(Coordinate-based object records)
________________________

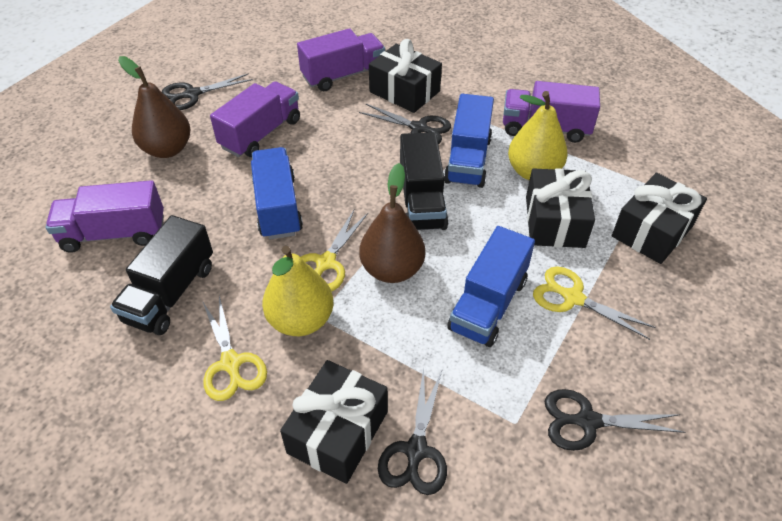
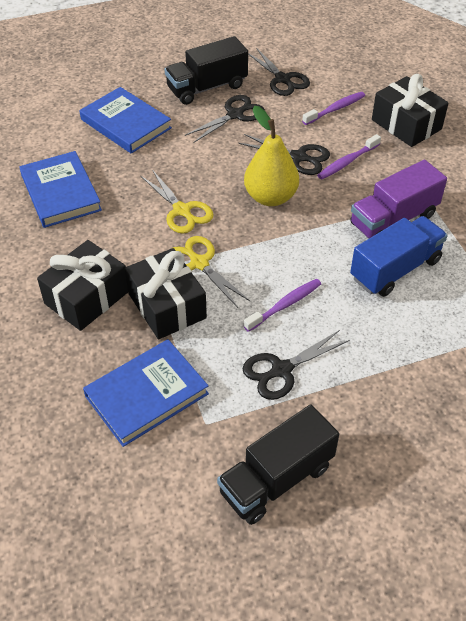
black gift: 4 -> 3
blue book: 0 -> 3
blue truck: 3 -> 1
brown pear: 2 -> 0
purple toothbrush: 0 -> 3
purple truck: 4 -> 1
yellow pear: 2 -> 1
yellow scissors: 3 -> 2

________________________

Each line from the one holding "blue truck: 3 -> 1" down to the end of the records above is to be repeated exactly; no other line belongs in the reply.

blue truck: 3 -> 1
brown pear: 2 -> 0
purple toothbrush: 0 -> 3
purple truck: 4 -> 1
yellow pear: 2 -> 1
yellow scissors: 3 -> 2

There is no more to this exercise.